#### [PROBLEM TO WORK ON]
Among the lines listed below, count those that include the string "road", and state only the count.

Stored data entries
== Segment start ==
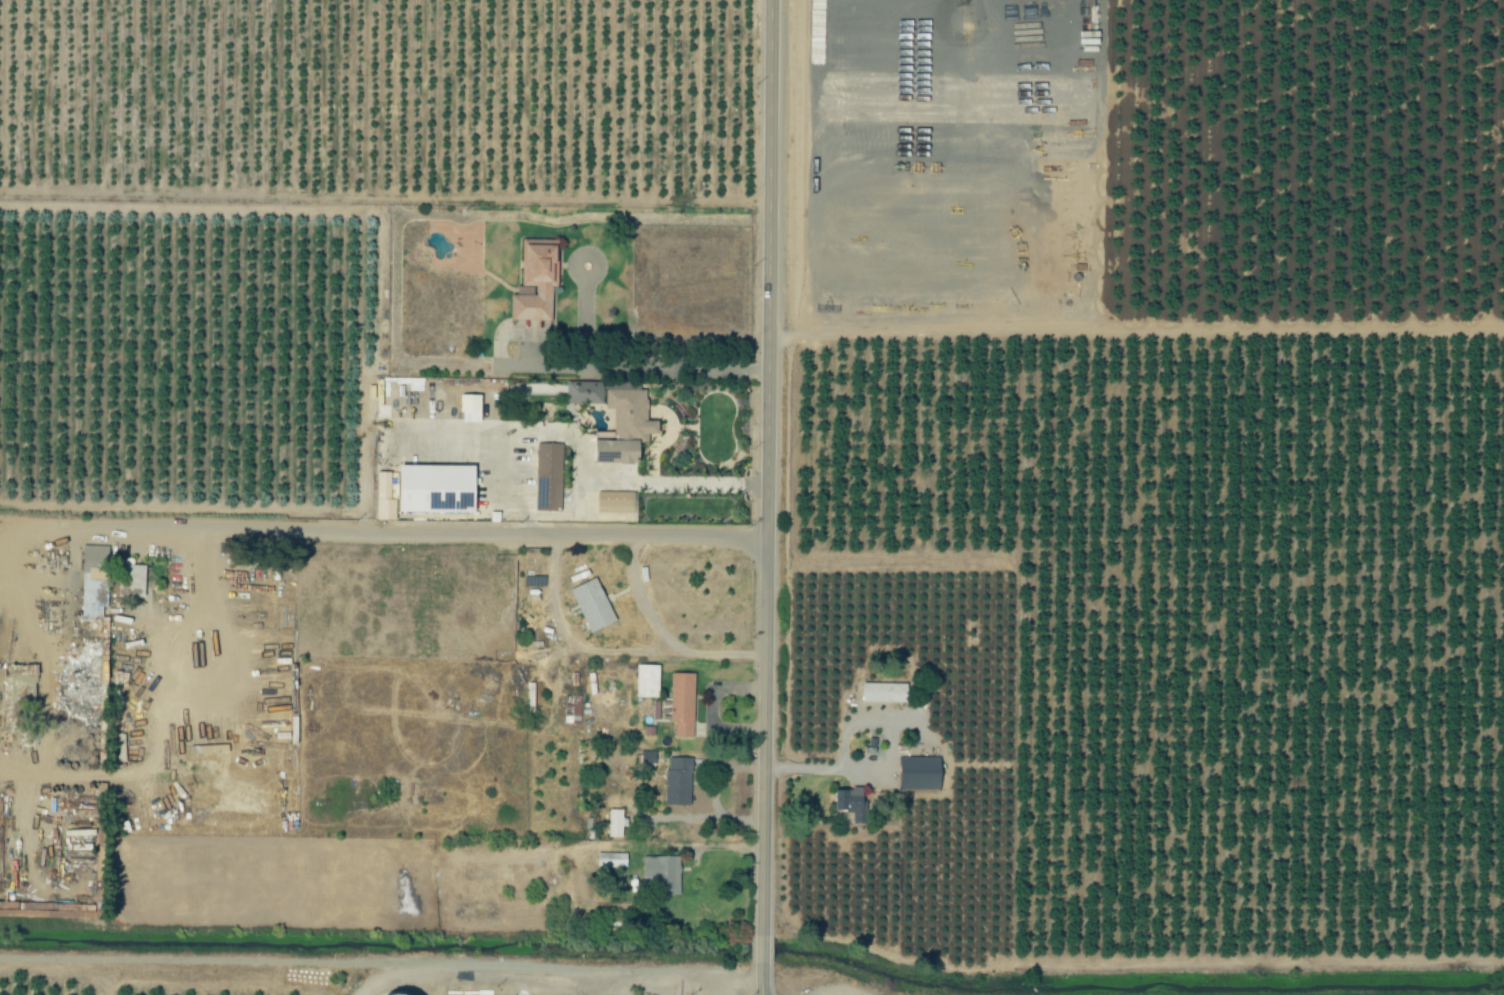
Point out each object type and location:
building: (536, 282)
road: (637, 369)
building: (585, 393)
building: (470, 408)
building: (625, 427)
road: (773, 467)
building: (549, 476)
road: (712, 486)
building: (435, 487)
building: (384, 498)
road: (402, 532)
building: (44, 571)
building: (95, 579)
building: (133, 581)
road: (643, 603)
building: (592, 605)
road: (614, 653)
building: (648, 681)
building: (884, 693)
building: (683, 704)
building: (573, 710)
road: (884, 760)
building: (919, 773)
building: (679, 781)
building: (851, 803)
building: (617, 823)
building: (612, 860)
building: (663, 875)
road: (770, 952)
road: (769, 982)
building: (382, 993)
== Segment end ==
#### [REPLY TO THE EXERCISE]
9